==== Record set
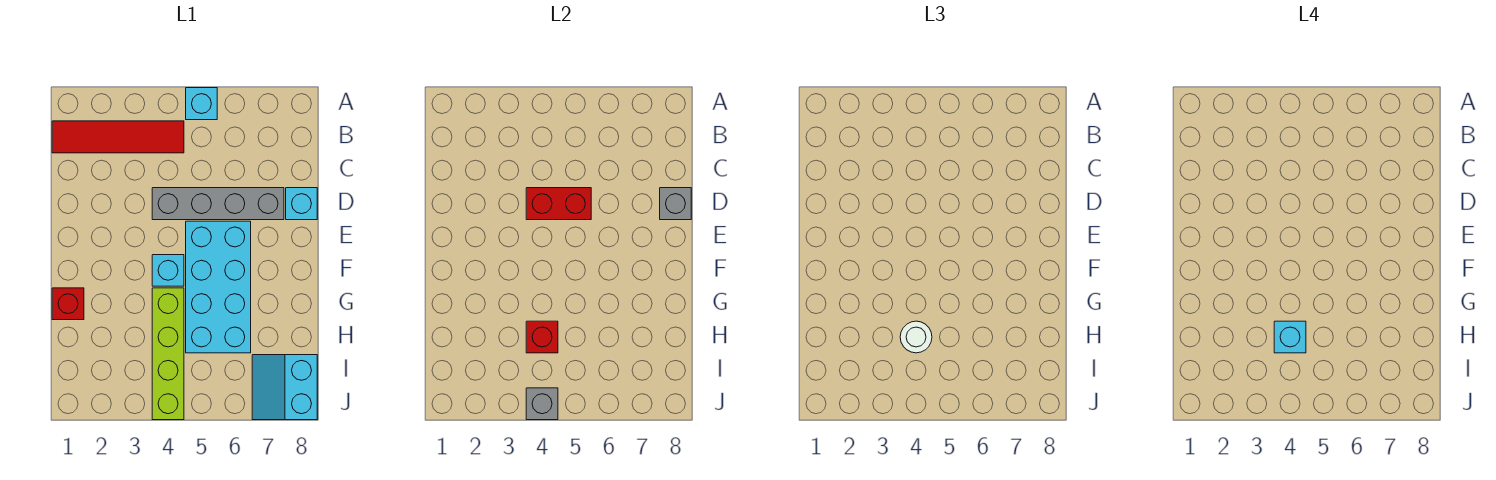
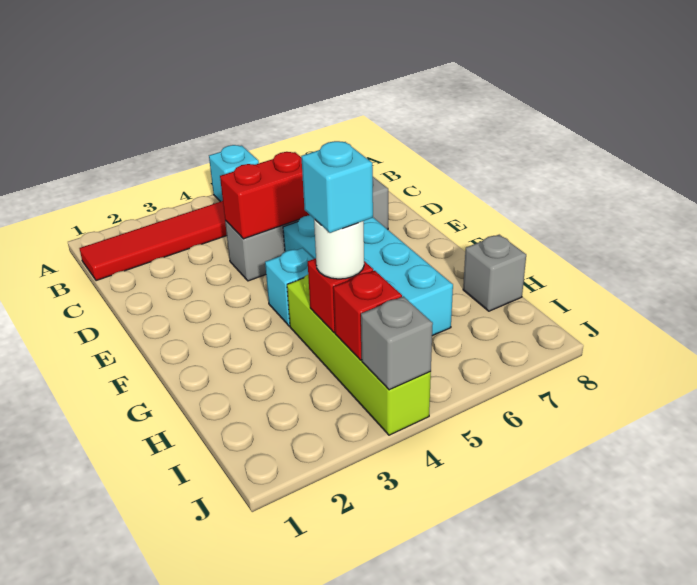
cyan brick D8 level 1 -> none
grey brick D8 level 2 -> grey brick H8 level 1
red brick G1 level 1 -> red brick I4 level 2
cyan slope I7:J8 level 1 top 8 -> none

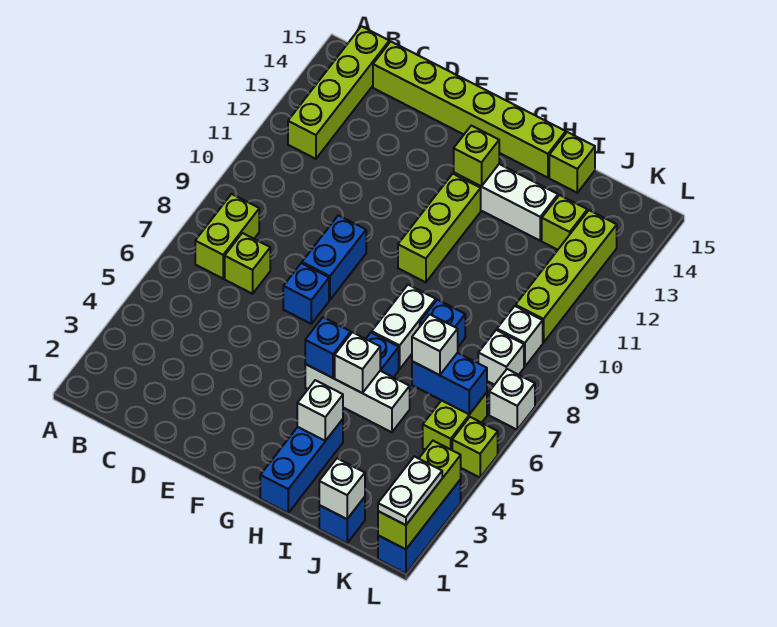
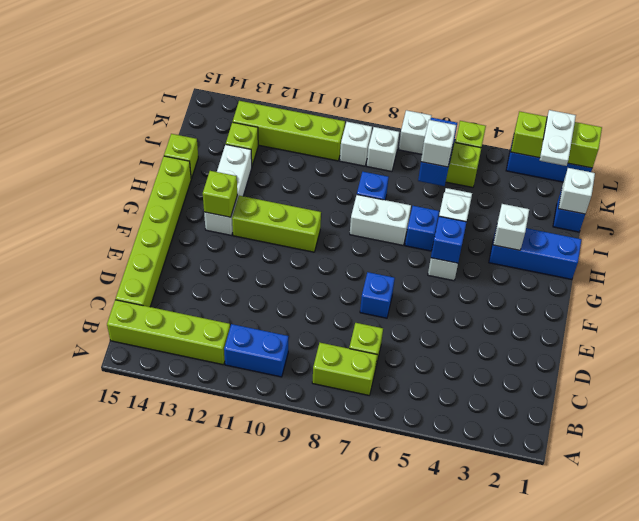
blue brick E8:E9 level 1 -> blue brick B10:B11 level 1
white plate L1:L2 level 3 -> white plate K2:L2 level 3

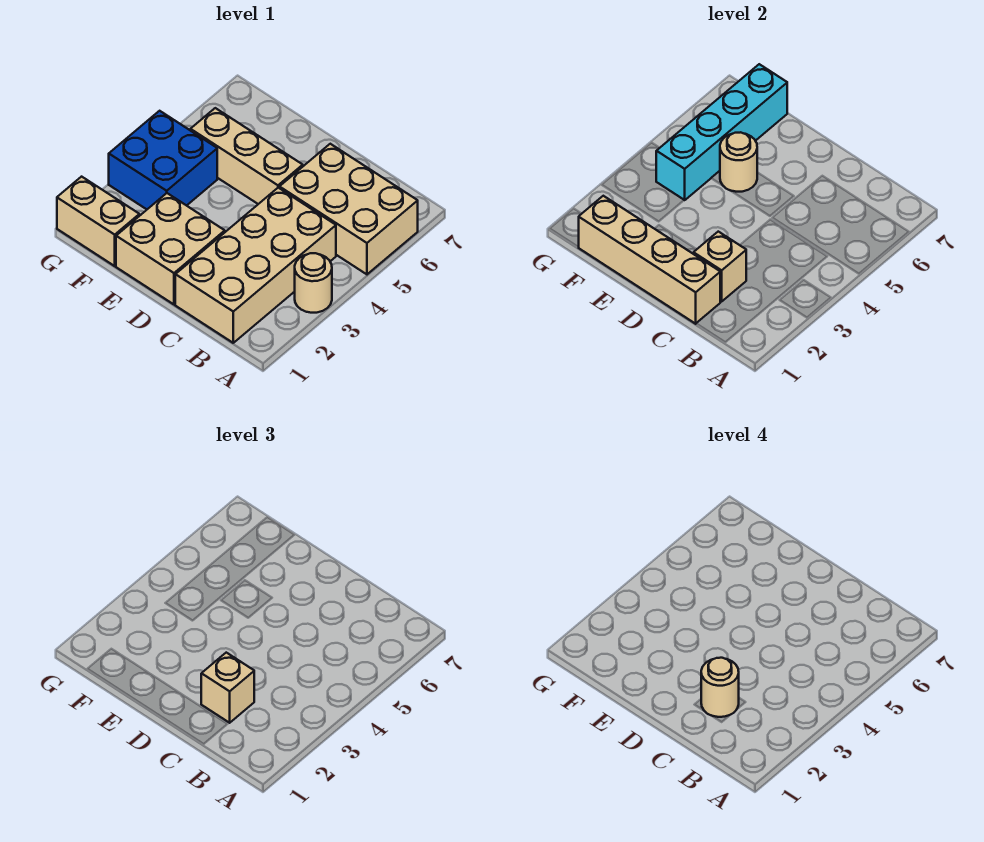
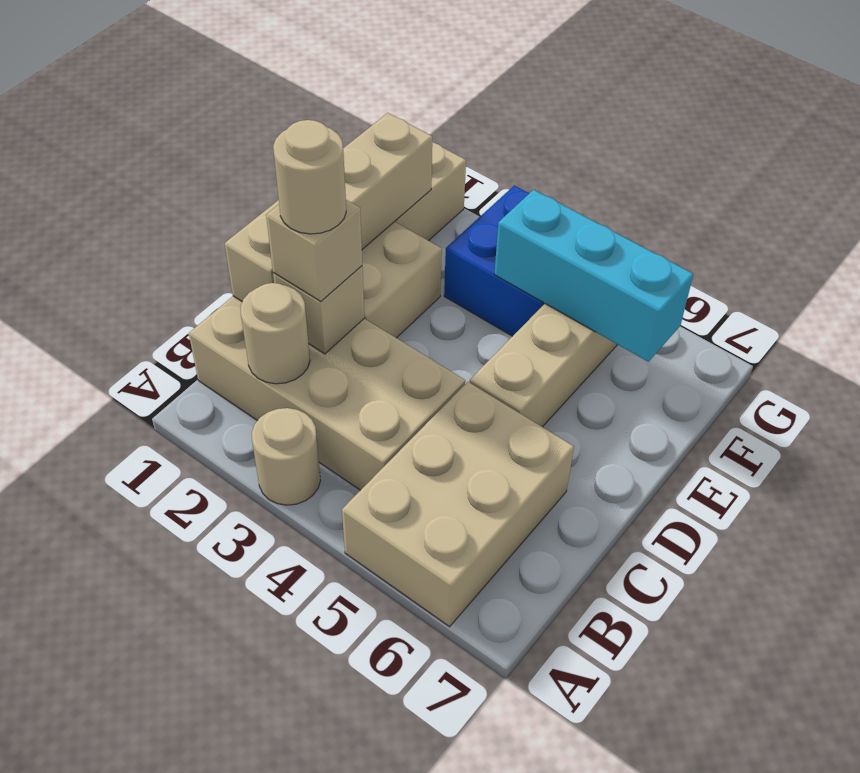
tan round brick E5 level 2 -> tan round brick B2 level 2
cyan brick F4:F7 level 2 -> cyan brick F4:F6 level 2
========
**Exercise:**
Please output the lines from the line that contains "red brick G1 level 1 -> red brick I4 level 2" through the end of the records, both ends included, exactly and with no pictures.

**Final answer:**
red brick G1 level 1 -> red brick I4 level 2
cyan slope I7:J8 level 1 top 8 -> none

blue brick E8:E9 level 1 -> blue brick B10:B11 level 1
white plate L1:L2 level 3 -> white plate K2:L2 level 3

tan round brick E5 level 2 -> tan round brick B2 level 2
cyan brick F4:F7 level 2 -> cyan brick F4:F6 level 2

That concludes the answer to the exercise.